§ **ACTION ITEM**:
Some entries follow. Reproduce exactly the lines starting at the one with "(374, 285) = (305, 276): pink" and stopping after the one with "(937, 315) = (477, 435): yellow".

§ **AVAILABLE RECORDS**:

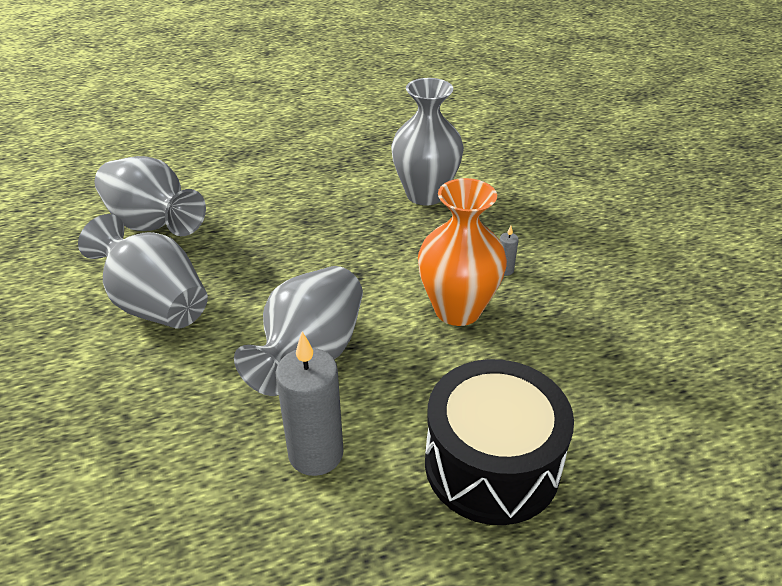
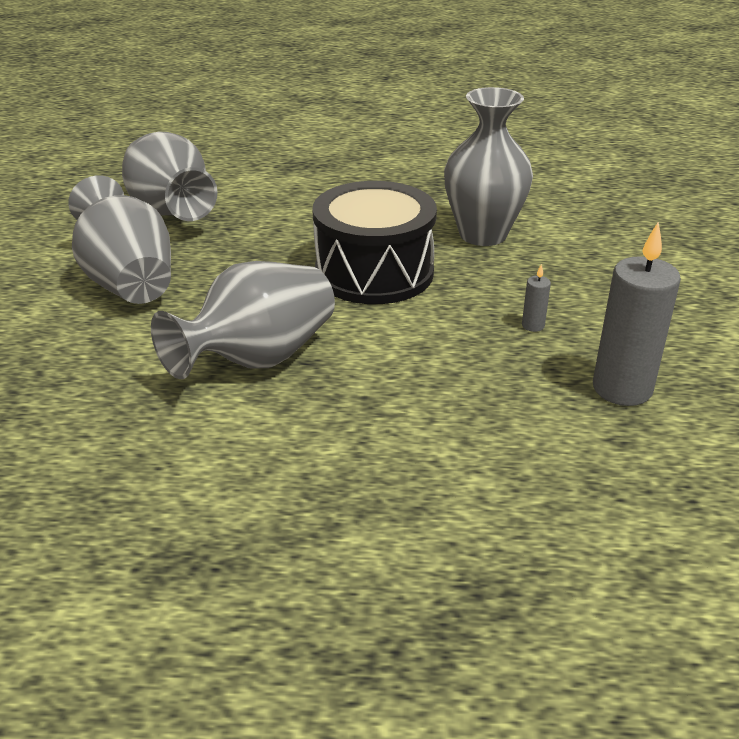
camera: 20 degrees right, 5 degrees down
(316, 454) = (204, 452): grey candle -> grey candle (622, 388)
(457, 309) = (450, 353): orange vase -> none
(492, 464) = (394, 514): black drum -> black drum (374, 272)

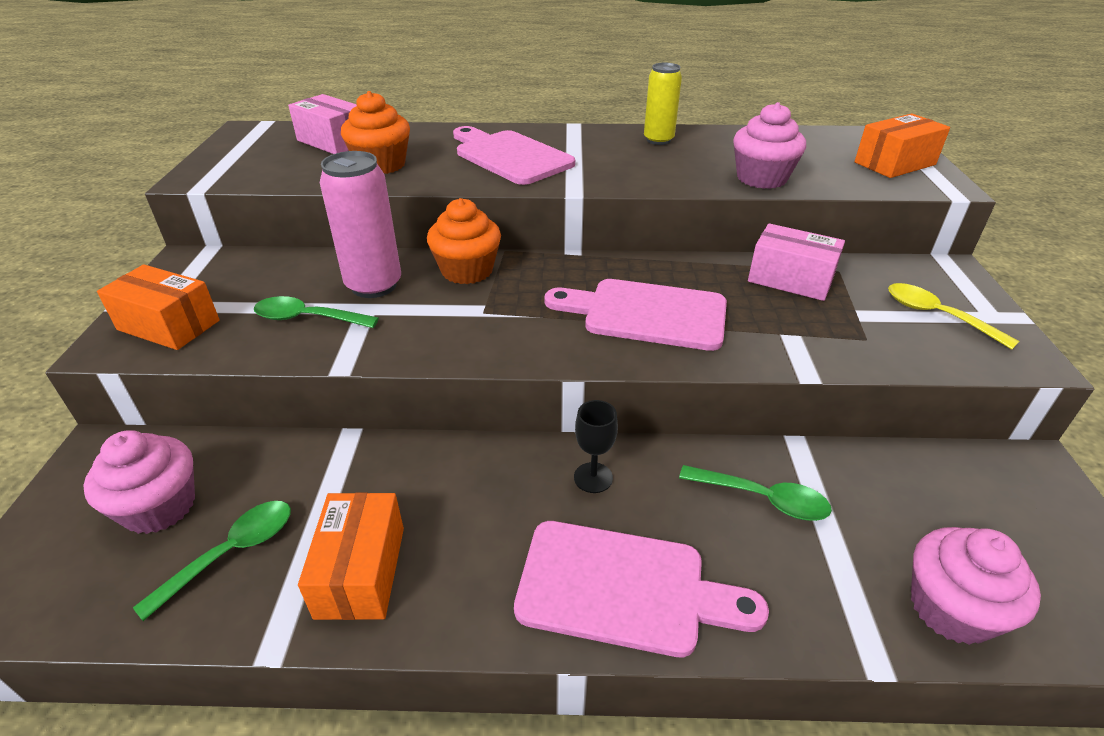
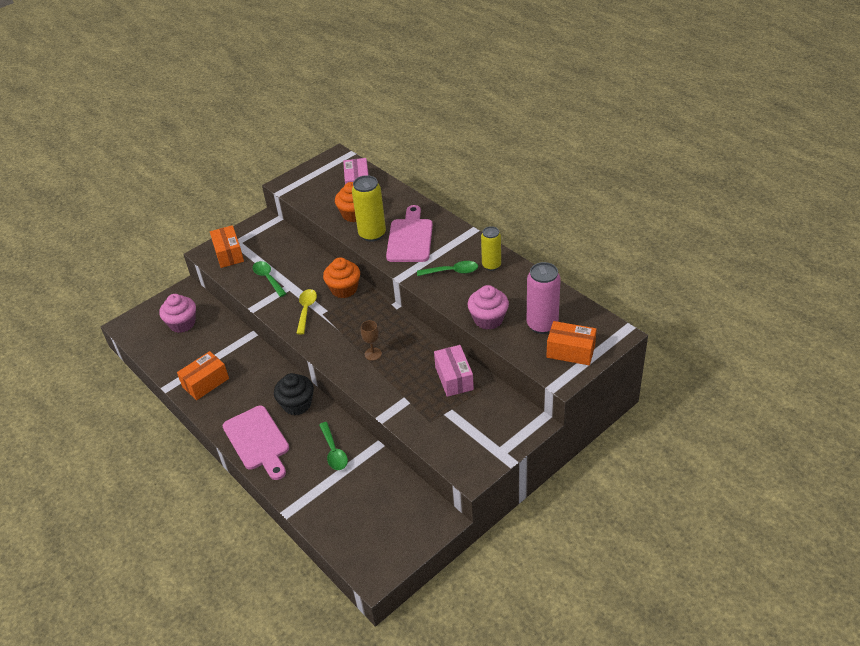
camera: 50 degrees right, 5 degrees up
(232, 552) = (184, 352): green spoon -> green spoon (452, 271)
(374, 285) = (305, 276): pink can -> pink can (542, 325)
(447, 172) = (372, 234): none -> yellow can
(593, 477) = (297, 404): black goblet -> black cupcake
(646, 314) = (373, 354): pink cutting board -> brown goblet
(937, 315) = (477, 435): yellow spoon -> yellow spoon (306, 310)
(951, 608) = (330, 521): pink cupcake -> none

§ **TASK OUTPUT**:
(374, 285) = (305, 276): pink can -> pink can (542, 325)
(447, 172) = (372, 234): none -> yellow can
(593, 477) = (297, 404): black goblet -> black cupcake
(646, 314) = (373, 354): pink cutting board -> brown goblet
(937, 315) = (477, 435): yellow spoon -> yellow spoon (306, 310)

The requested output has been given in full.